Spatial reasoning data

....

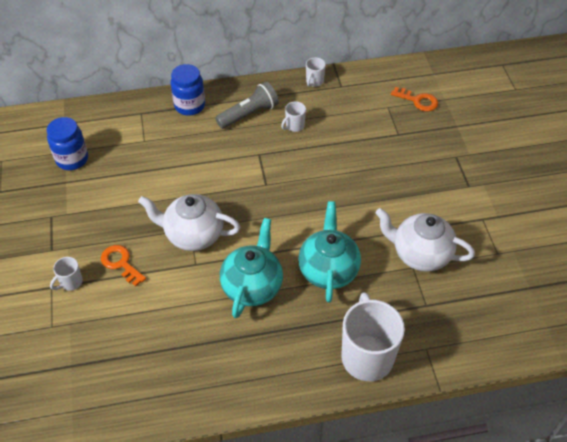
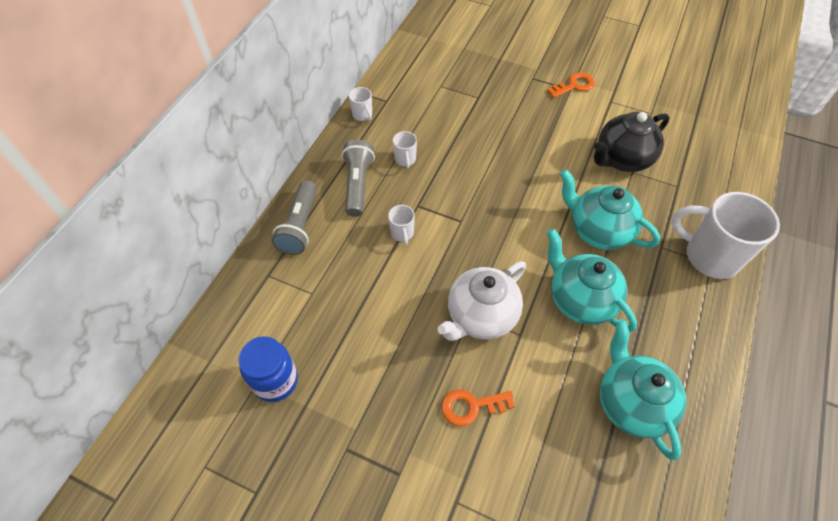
camera: 55 degrees left, 5 degrees up
(71, 282) = (463, 475): white mug -> white mug (402, 233)
(187, 353) = (630, 402): none -> turquoise teapot
(189, 106) = (300, 226): blue jar -> grey flashlight
(418, 101) = (451, 64): orange key -> orange key (574, 85)
(420, 254) = (621, 159): white teapot -> black teapot

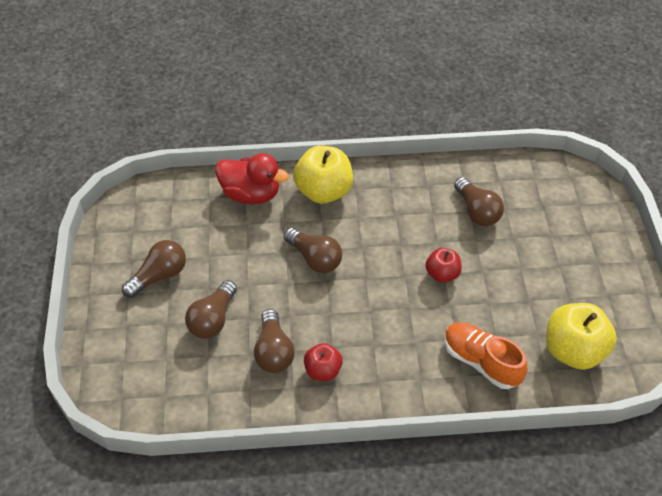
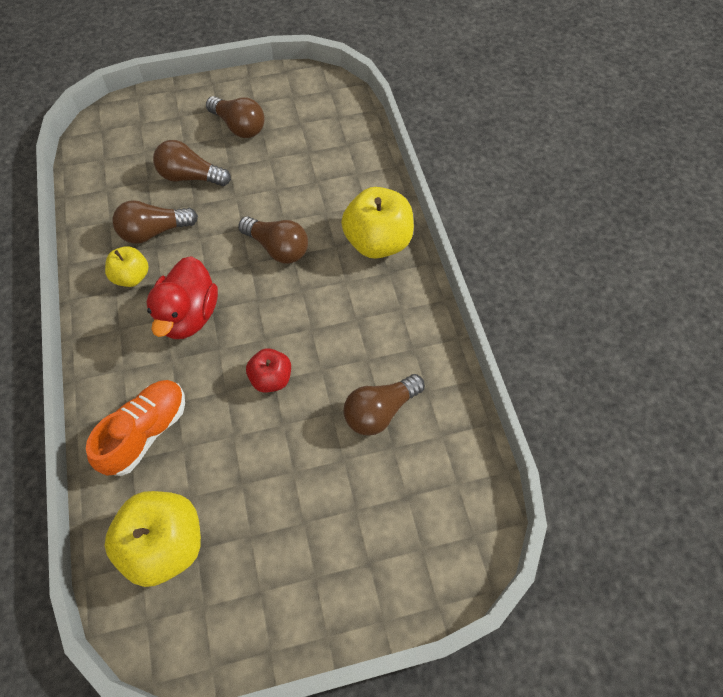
camera: 80 degrees right, 10 degrees up
(251, 194) = (359, 177): red duck -> red duck (189, 315)
(315, 258) = (278, 248): brown light bulb -> brown light bulb turned 90 degrees counterclockwise
(323, 370) = (132, 277): red apple -> yellow apple

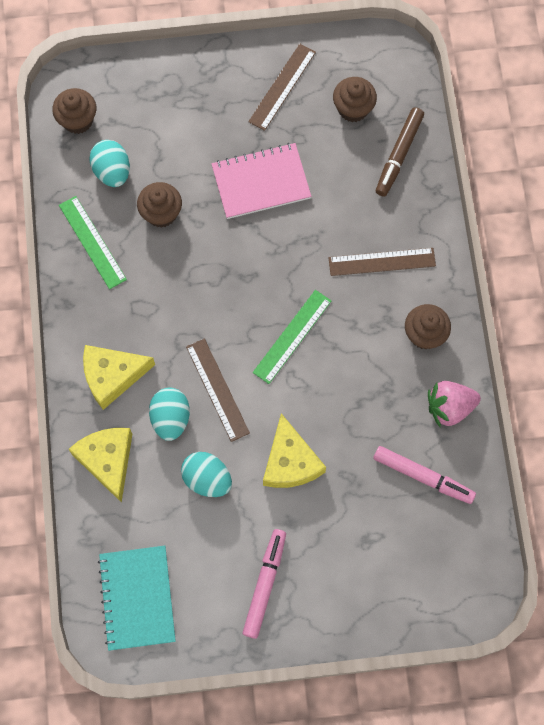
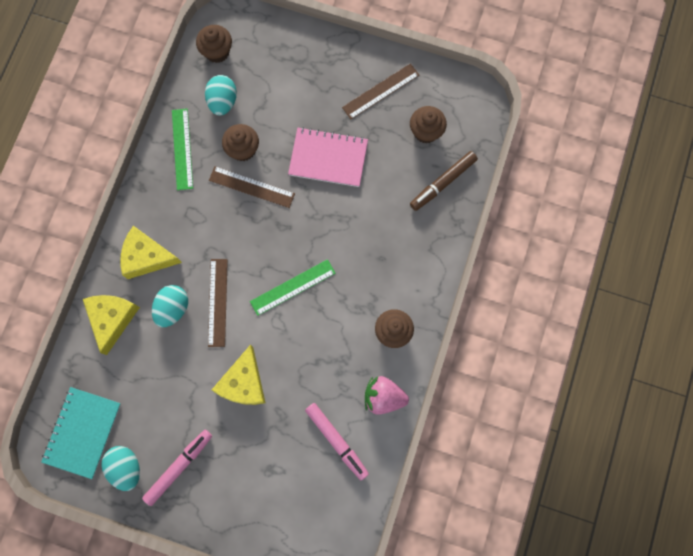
camera: 25 degrees right, 5 degrees up
(207, 479) = (176, 367): turquoise egg -> turquoise egg (126, 467)
(382, 262) = (388, 260): brown ruler -> brown ruler (251, 187)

....

TASK BRIEF —
Each record should be written out exactly, and each image should be omitted.

RESULT OF THE TASK —
camera: 55 degrees left, 5 degrees up
(71, 282) = (463, 475): white mug -> white mug (402, 233)
(187, 353) = (630, 402): none -> turquoise teapot
(189, 106) = (300, 226): blue jar -> grey flashlight
(418, 101) = (451, 64): orange key -> orange key (574, 85)
(420, 254) = (621, 159): white teapot -> black teapot

camera: 80 degrees right, 10 degrees up
(251, 194) = (359, 177): red duck -> red duck (189, 315)
(315, 258) = (278, 248): brown light bulb -> brown light bulb turned 90 degrees counterclockwise
(323, 370) = (132, 277): red apple -> yellow apple

camera: 25 degrees right, 5 degrees up
(207, 479) = (176, 367): turquoise egg -> turquoise egg (126, 467)
(382, 262) = (388, 260): brown ruler -> brown ruler (251, 187)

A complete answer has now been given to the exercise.